**RECORDED DATA**
:::

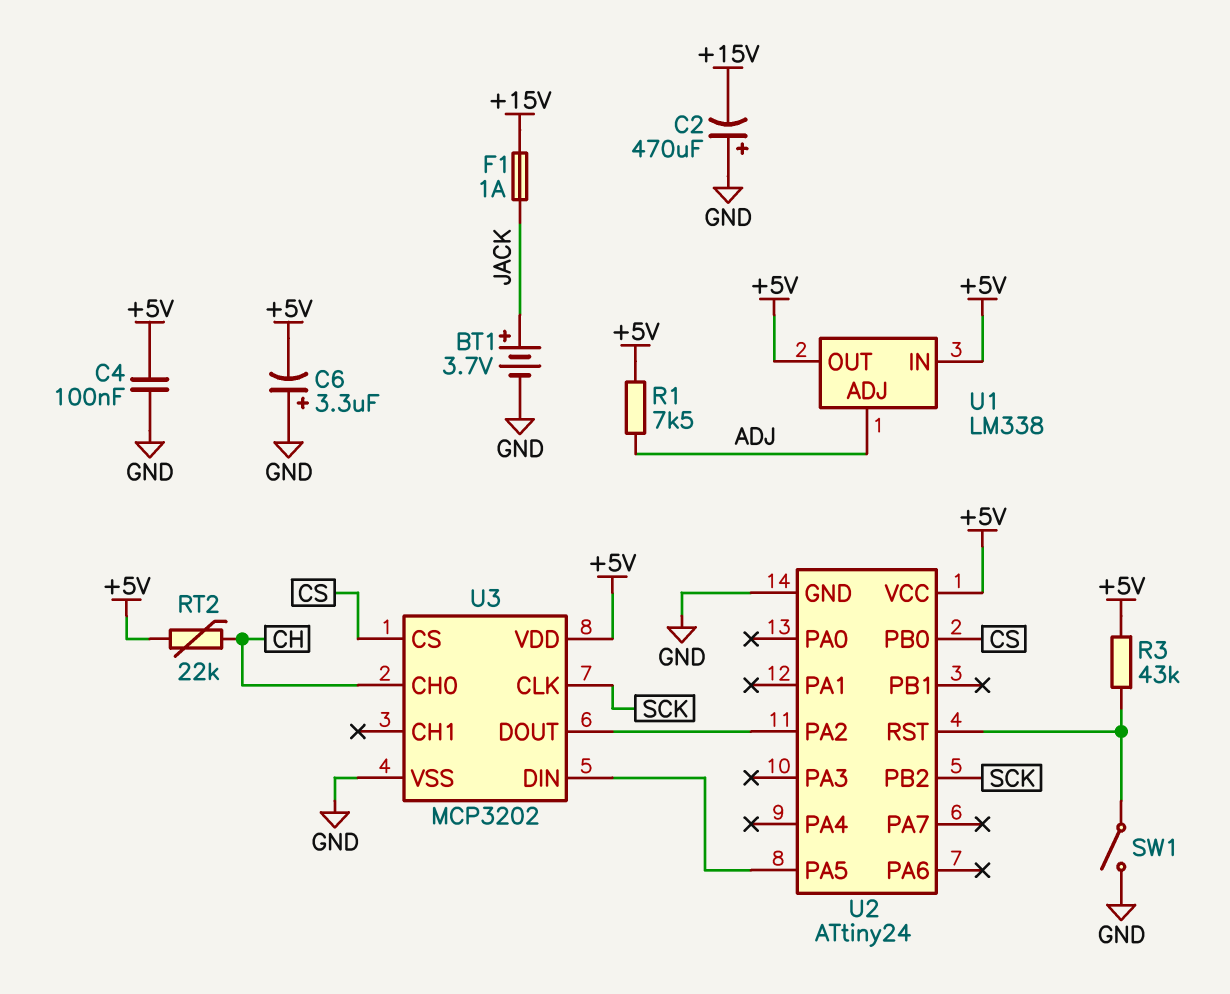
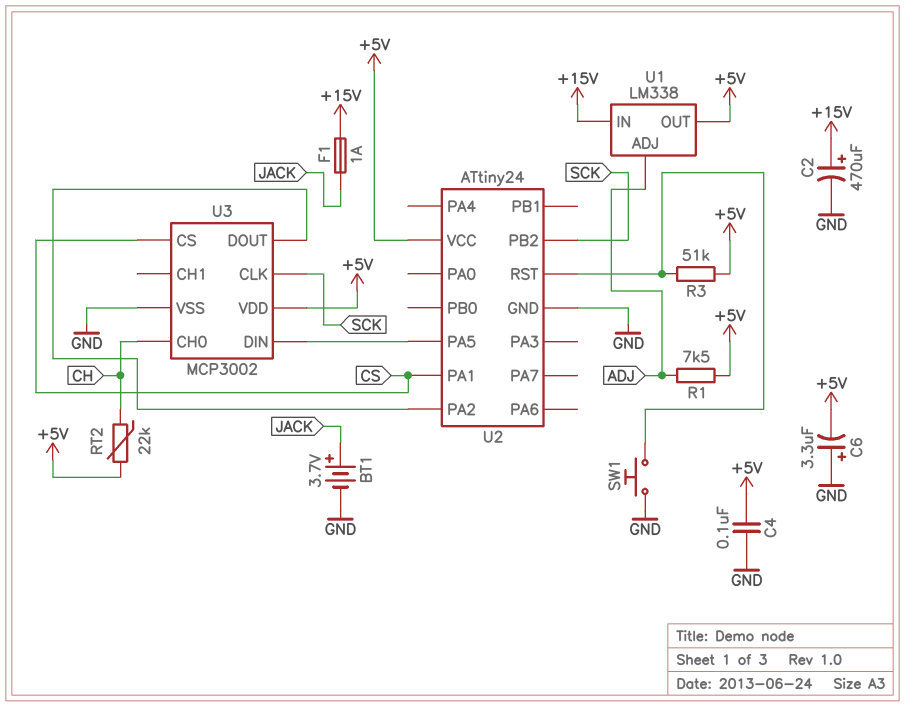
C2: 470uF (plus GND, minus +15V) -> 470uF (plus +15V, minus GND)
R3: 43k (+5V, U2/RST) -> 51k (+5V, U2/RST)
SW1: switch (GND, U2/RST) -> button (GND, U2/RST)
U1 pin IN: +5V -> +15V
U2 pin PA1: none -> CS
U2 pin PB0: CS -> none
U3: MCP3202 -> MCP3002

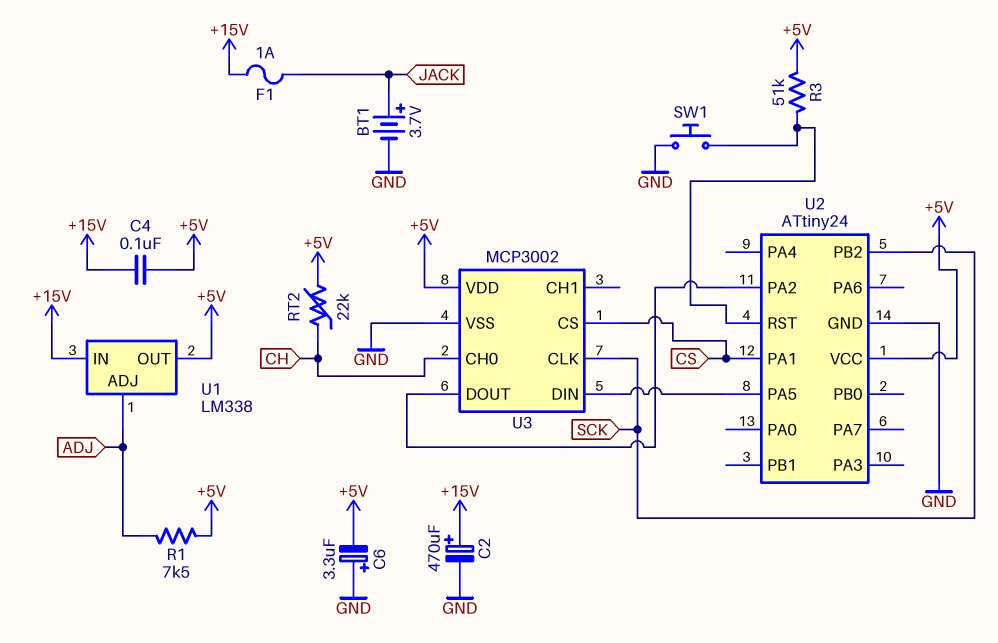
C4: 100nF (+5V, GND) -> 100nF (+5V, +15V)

:::

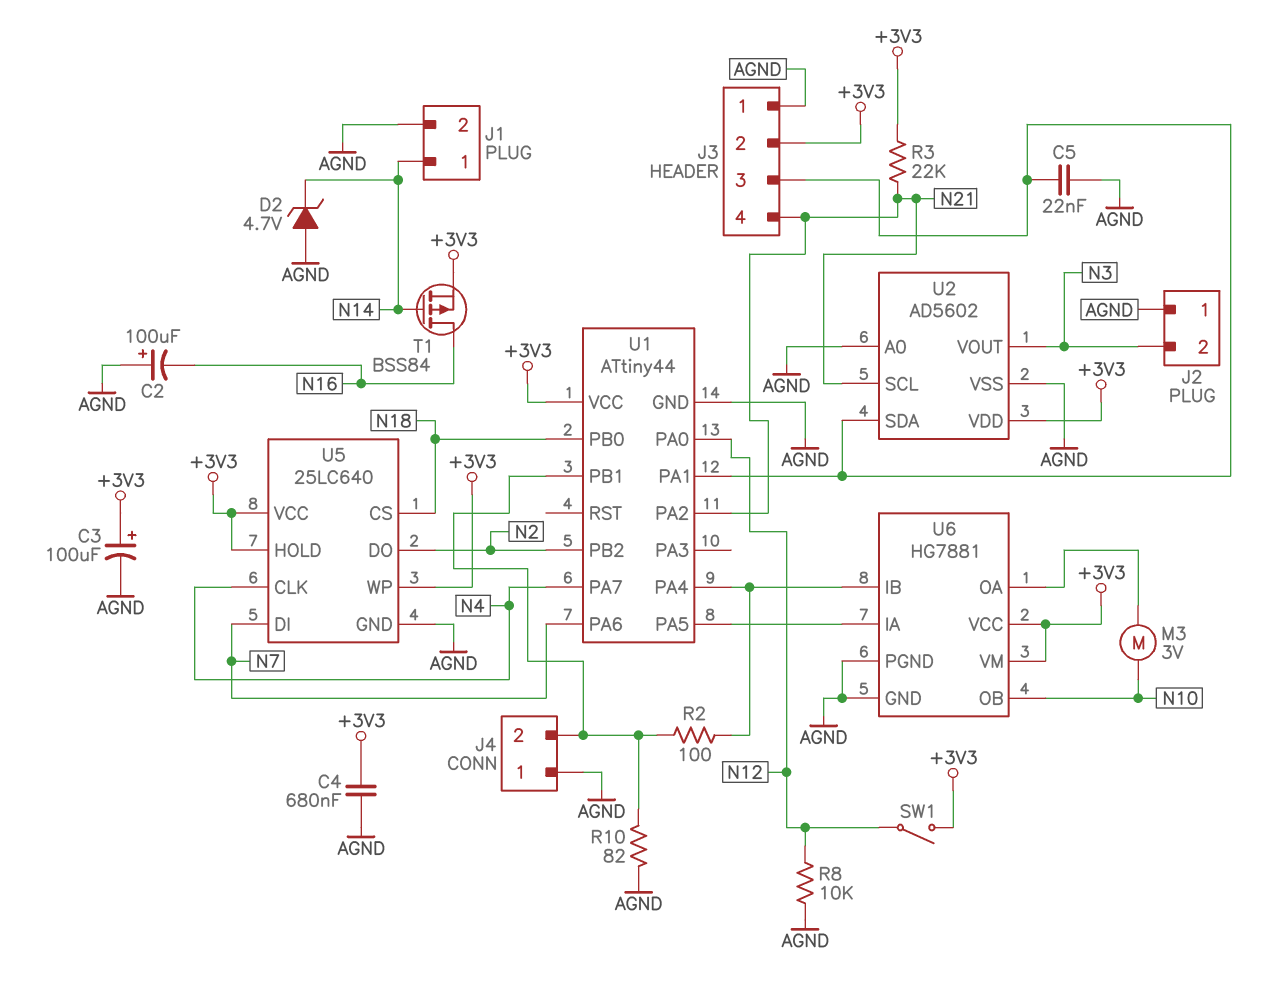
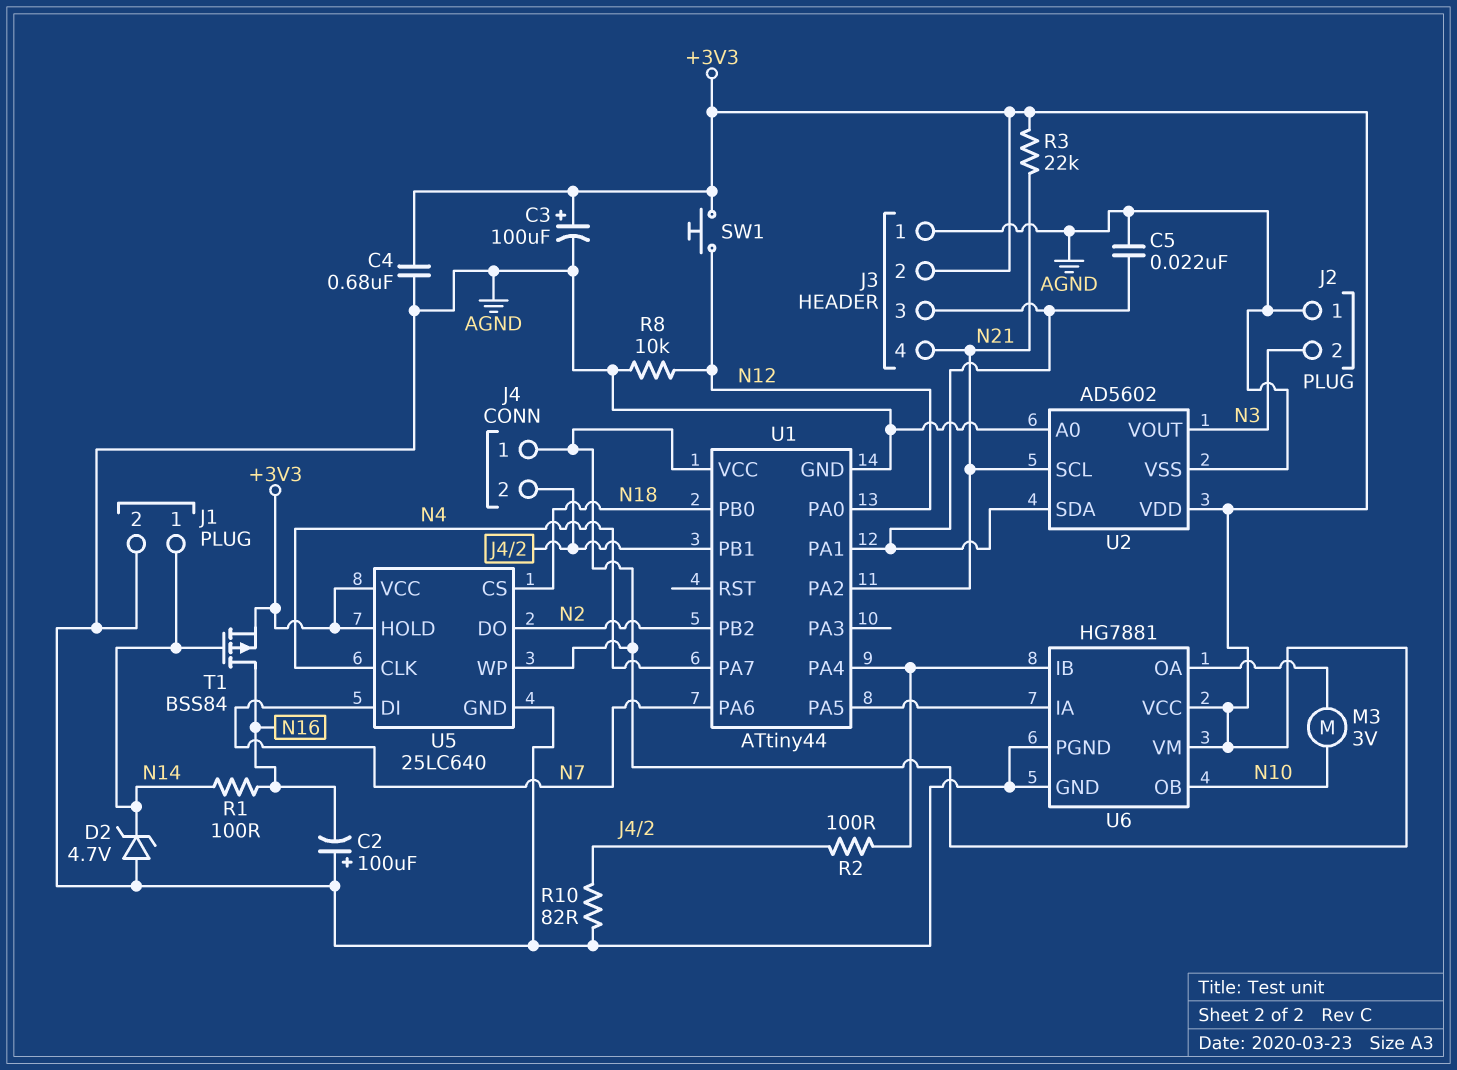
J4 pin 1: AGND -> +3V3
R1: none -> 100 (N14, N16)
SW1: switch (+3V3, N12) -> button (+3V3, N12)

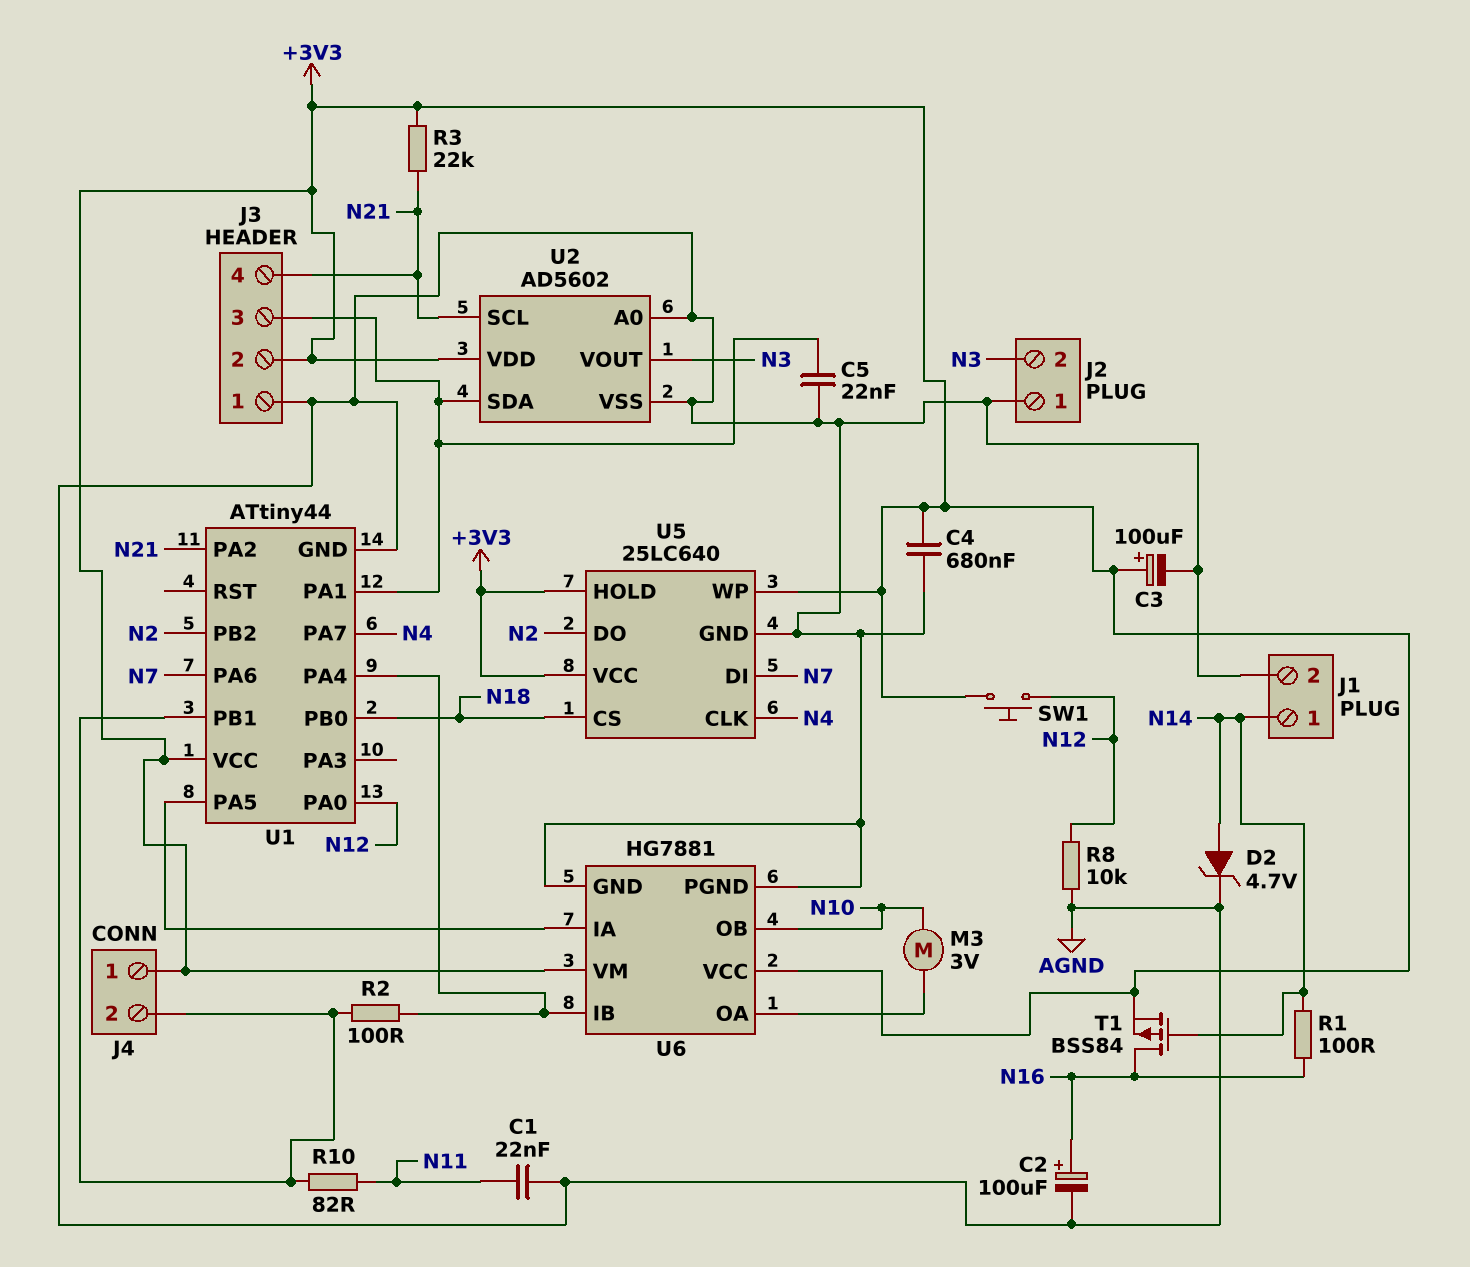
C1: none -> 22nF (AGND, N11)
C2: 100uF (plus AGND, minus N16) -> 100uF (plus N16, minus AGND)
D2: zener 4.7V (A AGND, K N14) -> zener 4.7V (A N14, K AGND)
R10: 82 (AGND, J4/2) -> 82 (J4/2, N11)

:::

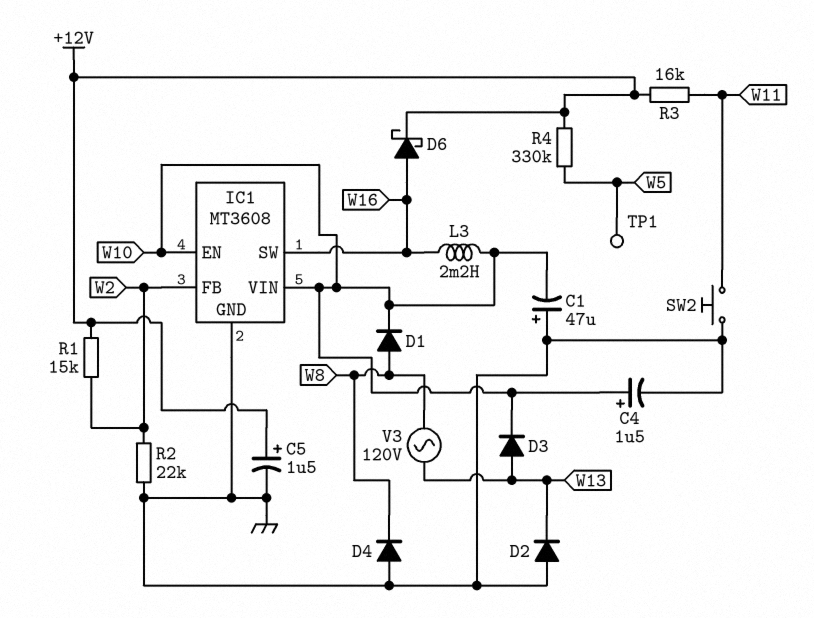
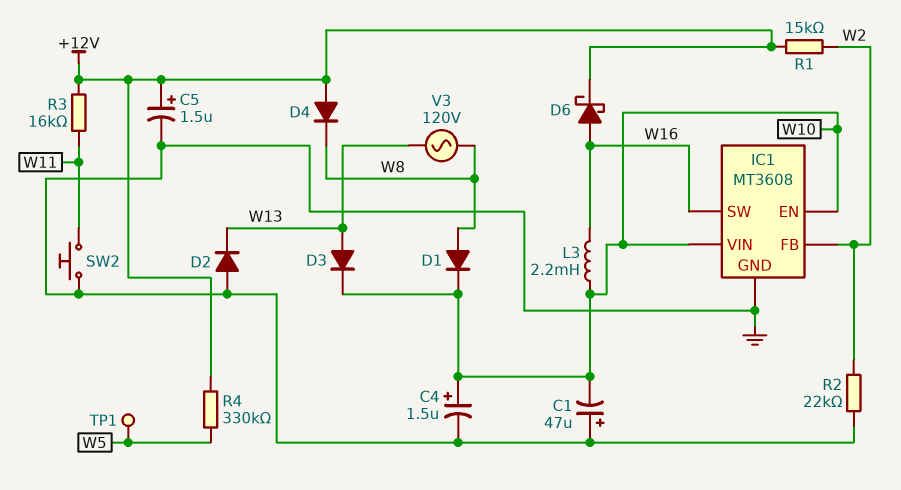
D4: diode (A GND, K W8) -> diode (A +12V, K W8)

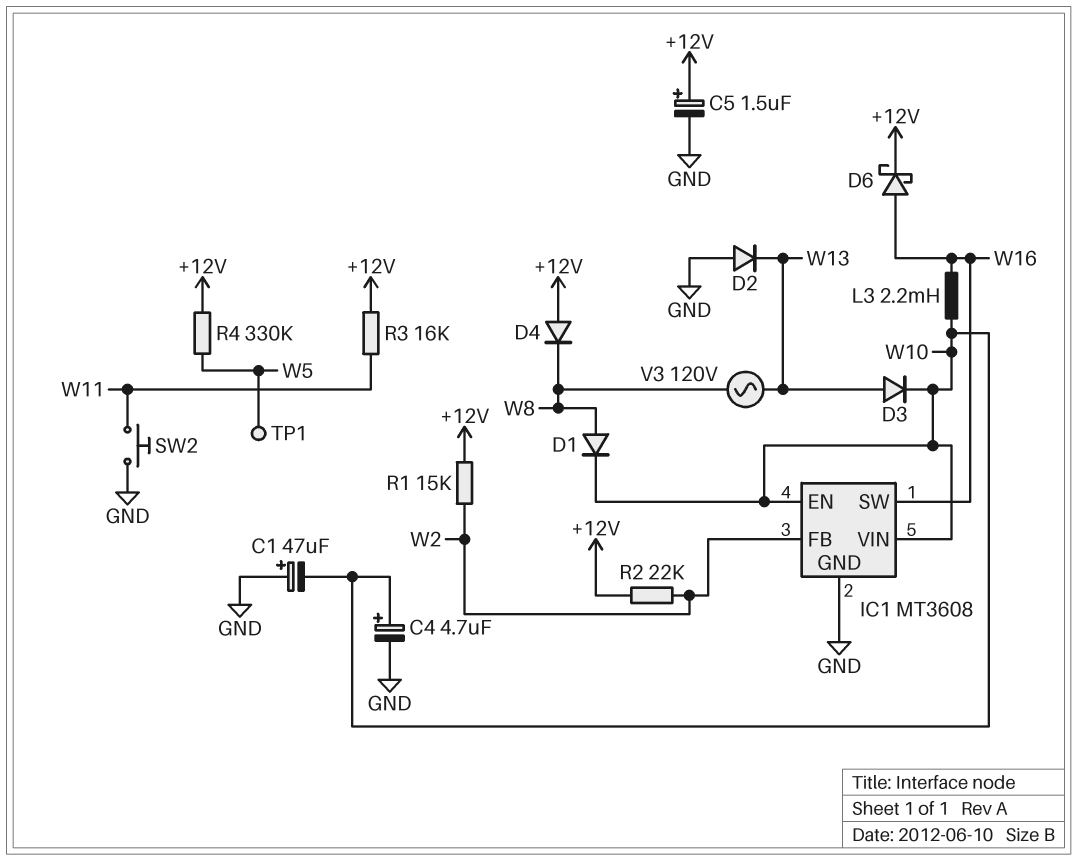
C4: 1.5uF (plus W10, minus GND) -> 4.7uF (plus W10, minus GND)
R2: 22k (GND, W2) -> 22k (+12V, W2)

:::

**DESCRIPTION OF THE TASK**
Given the listing above, retype only the span of lines from the line with "J4 pin 1: AGND -> +3V3" up to and including the line with "D2: zener 4.7V", exactly as it stands and without pictures.

**SOLUTION TO THE PROBLEM**
J4 pin 1: AGND -> +3V3
R1: none -> 100 (N14, N16)
SW1: switch (+3V3, N12) -> button (+3V3, N12)

C1: none -> 22nF (AGND, N11)
C2: 100uF (plus AGND, minus N16) -> 100uF (plus N16, minus AGND)
D2: zener 4.7V (A AGND, K N14) -> zener 4.7V (A N14, K AGND)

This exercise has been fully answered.